**WORK TO COMPLETE:** Write every line of the material again exactly, with no pictures in the copy.
___ DATA SEGMENT ___
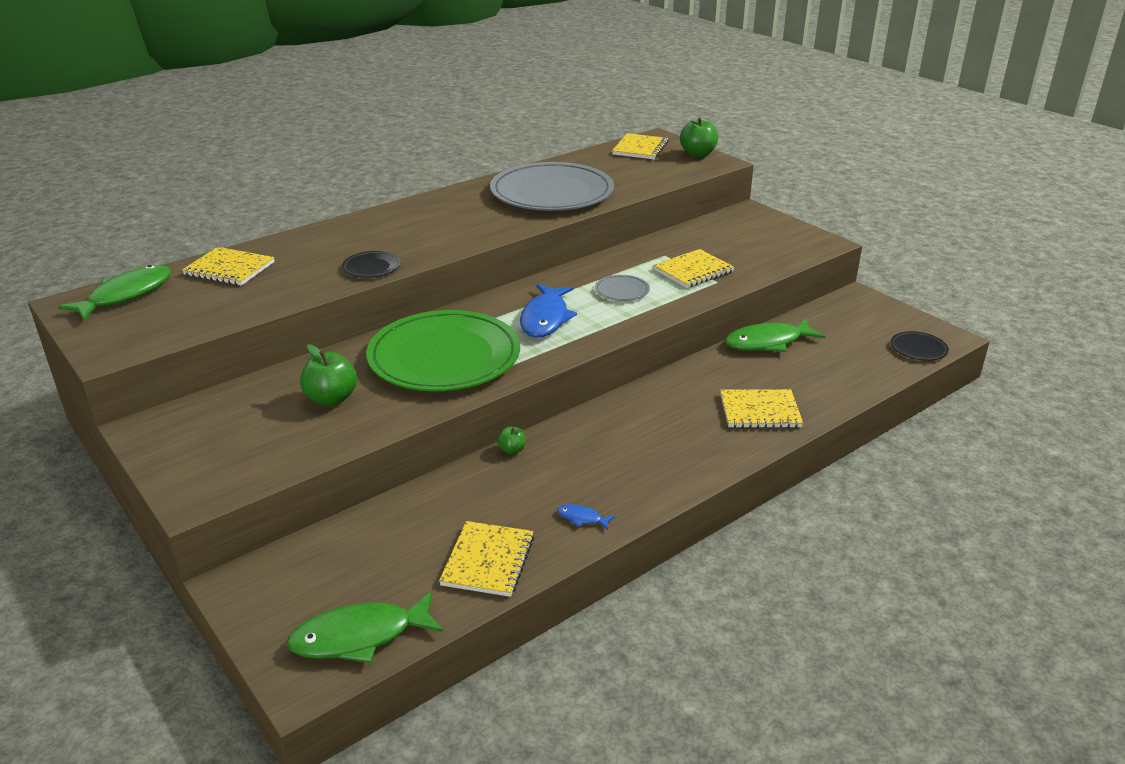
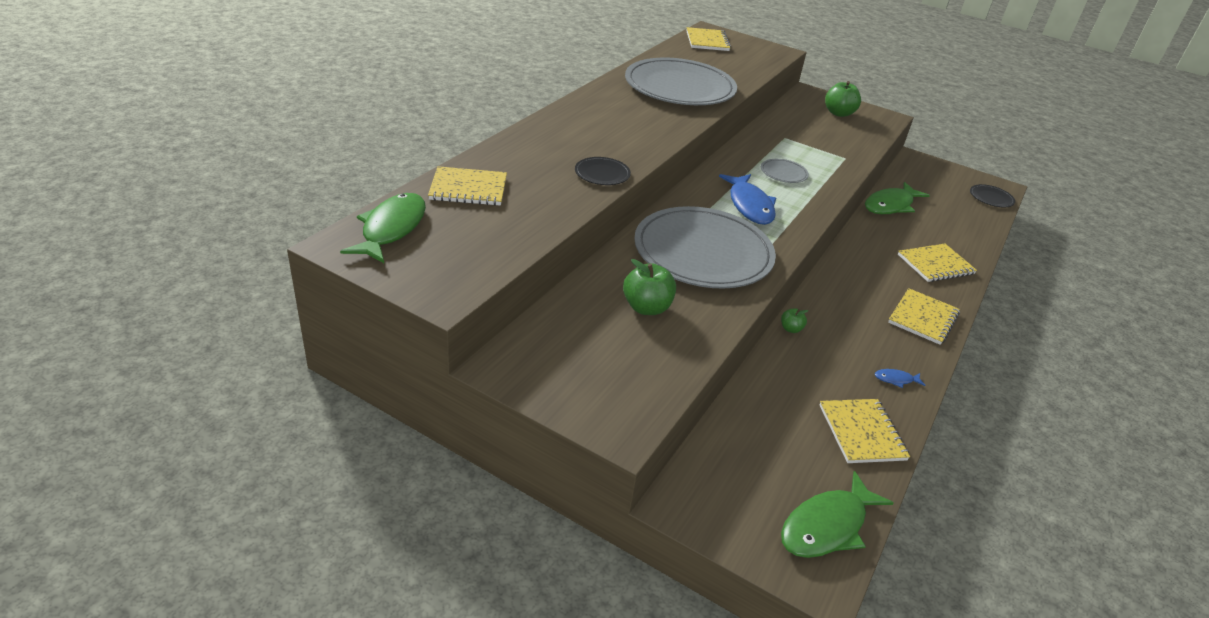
camera: 25 degrees left, 5 degrees up
(444, 356) = (703, 252): green plate -> grey plate
(693, 271) = (819, 150): yellow notebook -> yellow notebook (923, 318)
(697, 154) = (757, 45): green apple -> green apple (838, 113)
___
**SOLUTION FOR THIS PROBLEM:**
camera: 25 degrees left, 5 degrees up
(444, 356) = (703, 252): green plate -> grey plate
(693, 271) = (819, 150): yellow notebook -> yellow notebook (923, 318)
(697, 154) = (757, 45): green apple -> green apple (838, 113)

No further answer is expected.